━━━━━ Record excerpts ━━━━━

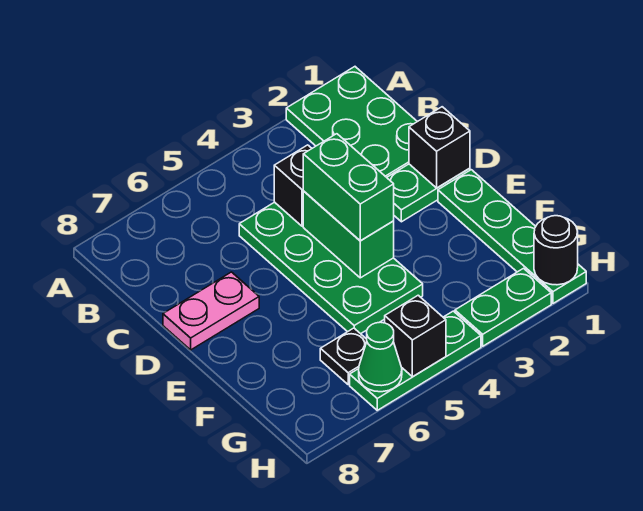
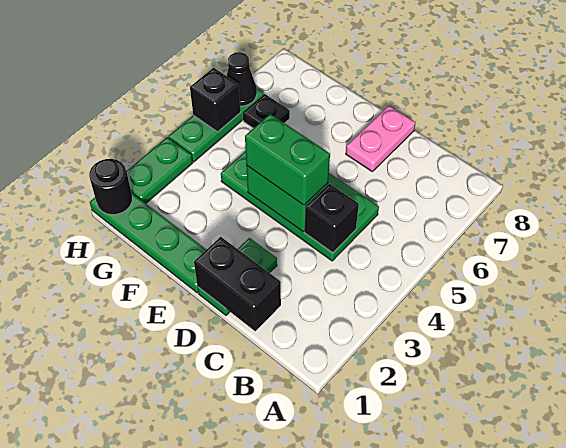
green plate A1:C2 level 1 -> none
black brick D1 level 2 -> black brick C1:D1 level 2
green cone H6 level 2 -> black cone H6 level 2

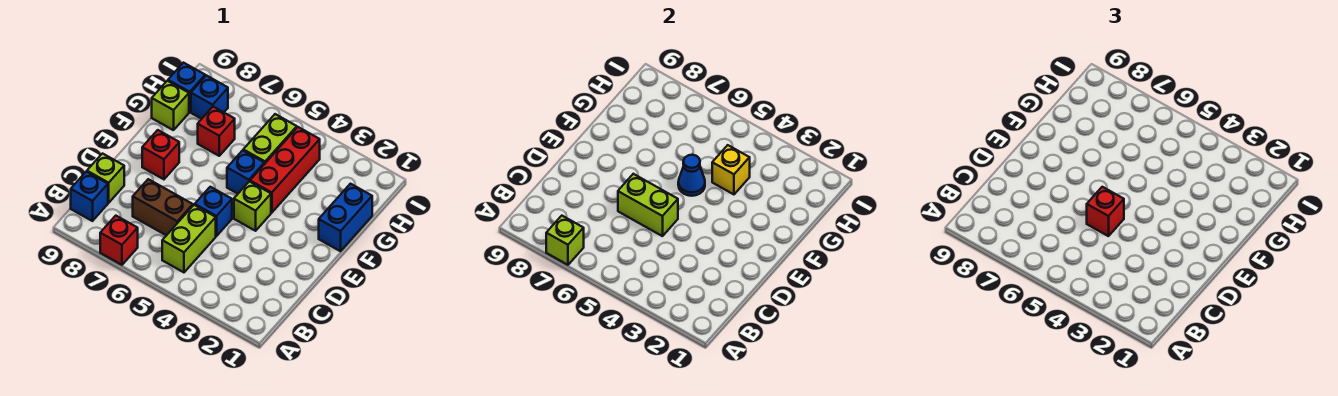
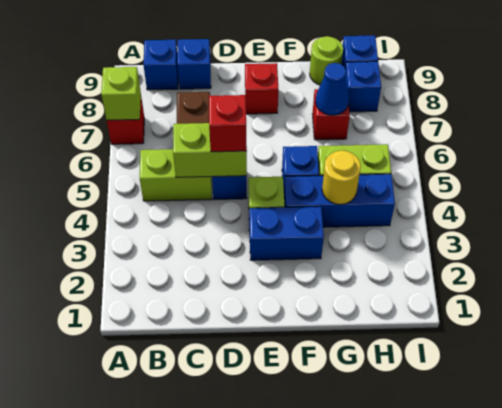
lime brick C9 level 1 -> blue brick C9 level 1
lime brick D5:D6 level 2 -> lime brick C5:D5 level 2
blue brick F1:G1 level 1 -> blue brick E3:F3 level 1
red brick F4:H4 level 1 -> blue brick F4:H4 level 1
blue cone F5 level 2 -> blue cone G7 level 2
yellow brick G4 level 2 -> yellow round brick G4 level 2
lime brick G9 level 1 -> lime round brick G9 level 1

━━━━━

__Aim of the exercise__:
In the data above, find each line that has the word "blue" and copy it out.

__Exercise output__:
lime brick C9 level 1 -> blue brick C9 level 1
blue brick F1:G1 level 1 -> blue brick E3:F3 level 1
red brick F4:H4 level 1 -> blue brick F4:H4 level 1
blue cone F5 level 2 -> blue cone G7 level 2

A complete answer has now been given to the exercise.